▶ [DATA FOR PROCESSING]
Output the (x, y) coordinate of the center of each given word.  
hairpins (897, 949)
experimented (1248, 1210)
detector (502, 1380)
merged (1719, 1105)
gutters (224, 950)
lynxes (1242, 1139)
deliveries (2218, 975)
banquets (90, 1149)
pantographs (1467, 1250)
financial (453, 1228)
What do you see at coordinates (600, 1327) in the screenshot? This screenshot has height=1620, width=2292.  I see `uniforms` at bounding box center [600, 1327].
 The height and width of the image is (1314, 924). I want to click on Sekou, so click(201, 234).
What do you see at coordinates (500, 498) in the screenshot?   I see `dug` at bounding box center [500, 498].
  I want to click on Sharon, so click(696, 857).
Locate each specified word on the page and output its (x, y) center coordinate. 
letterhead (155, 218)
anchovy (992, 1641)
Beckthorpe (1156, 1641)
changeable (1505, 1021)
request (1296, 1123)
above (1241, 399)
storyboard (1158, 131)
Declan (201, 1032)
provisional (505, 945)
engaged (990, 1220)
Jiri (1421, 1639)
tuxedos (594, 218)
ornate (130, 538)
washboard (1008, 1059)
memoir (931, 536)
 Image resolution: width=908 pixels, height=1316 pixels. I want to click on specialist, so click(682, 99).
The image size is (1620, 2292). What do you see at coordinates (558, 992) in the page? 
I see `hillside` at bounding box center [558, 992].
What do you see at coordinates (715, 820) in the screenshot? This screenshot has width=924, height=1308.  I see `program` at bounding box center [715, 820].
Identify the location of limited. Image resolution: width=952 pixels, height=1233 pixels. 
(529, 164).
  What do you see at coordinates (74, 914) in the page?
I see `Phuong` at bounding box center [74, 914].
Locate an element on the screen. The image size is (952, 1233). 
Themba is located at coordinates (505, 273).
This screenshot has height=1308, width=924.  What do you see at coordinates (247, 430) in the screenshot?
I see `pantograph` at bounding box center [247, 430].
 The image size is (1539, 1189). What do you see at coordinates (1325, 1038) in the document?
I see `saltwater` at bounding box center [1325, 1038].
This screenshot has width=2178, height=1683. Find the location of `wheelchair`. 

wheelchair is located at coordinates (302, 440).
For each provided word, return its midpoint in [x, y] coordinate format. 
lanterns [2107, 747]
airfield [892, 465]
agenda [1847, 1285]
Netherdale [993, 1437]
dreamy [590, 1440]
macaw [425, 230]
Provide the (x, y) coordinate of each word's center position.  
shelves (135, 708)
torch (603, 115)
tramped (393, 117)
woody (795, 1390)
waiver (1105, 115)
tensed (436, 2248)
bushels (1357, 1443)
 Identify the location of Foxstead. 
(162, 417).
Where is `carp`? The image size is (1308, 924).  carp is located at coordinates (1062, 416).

▶ [THE EXERCISE]
Can you write out all the records again, substituting "Give the position of" for "Identify the location of" everywhere and leaving everything else as it is?

▶ [OUTPUT FOR THIS TASK]
Output the (x, y) coordinate of the center of each given word.  
hairpins (897, 949)
experimented (1248, 1210)
detector (502, 1380)
merged (1719, 1105)
gutters (224, 950)
lynxes (1242, 1139)
deliveries (2218, 975)
banquets (90, 1149)
pantographs (1467, 1250)
financial (453, 1228)
What do you see at coordinates (600, 1327) in the screenshot? This screenshot has height=1620, width=2292.  I see `uniforms` at bounding box center [600, 1327].
 The height and width of the image is (1314, 924). I want to click on Sekou, so click(201, 234).
What do you see at coordinates (500, 498) in the screenshot?   I see `dug` at bounding box center [500, 498].
  I want to click on Sharon, so click(696, 857).
Locate each specified word on the page and output its (x, y) center coordinate. 
letterhead (155, 218)
anchovy (992, 1641)
Beckthorpe (1156, 1641)
changeable (1505, 1021)
request (1296, 1123)
above (1241, 399)
storyboard (1158, 131)
Declan (201, 1032)
provisional (505, 945)
engaged (990, 1220)
Jiri (1421, 1639)
tuxedos (594, 218)
ornate (130, 538)
washboard (1008, 1059)
memoir (931, 536)
 Image resolution: width=908 pixels, height=1316 pixels. I want to click on specialist, so click(682, 99).
The image size is (1620, 2292). What do you see at coordinates (558, 992) in the page? 
I see `hillside` at bounding box center [558, 992].
What do you see at coordinates (715, 820) in the screenshot? This screenshot has width=924, height=1308.  I see `program` at bounding box center [715, 820].
Give the position of limited. Image resolution: width=952 pixels, height=1233 pixels. 
(529, 164).
  What do you see at coordinates (74, 914) in the page?
I see `Phuong` at bounding box center [74, 914].
Locate an element on the screen. The image size is (952, 1233). 
Themba is located at coordinates (505, 273).
This screenshot has height=1308, width=924.  What do you see at coordinates (247, 430) in the screenshot?
I see `pantograph` at bounding box center [247, 430].
 The image size is (1539, 1189). What do you see at coordinates (1325, 1038) in the document?
I see `saltwater` at bounding box center [1325, 1038].
This screenshot has width=2178, height=1683. Find the location of `wheelchair`. 

wheelchair is located at coordinates (302, 440).
For each provided word, return its midpoint in [x, y] coordinate format. 
lanterns [2107, 747]
airfield [892, 465]
agenda [1847, 1285]
Netherdale [993, 1437]
dreamy [590, 1440]
macaw [425, 230]
Provide the (x, y) coordinate of each word's center position.  
shelves (135, 708)
torch (603, 115)
tramped (393, 117)
woody (795, 1390)
waiver (1105, 115)
tensed (436, 2248)
bushels (1357, 1443)
 Give the position of Foxstead. 
(162, 417).
Where is `carp`? The image size is (1308, 924).  carp is located at coordinates (1062, 416).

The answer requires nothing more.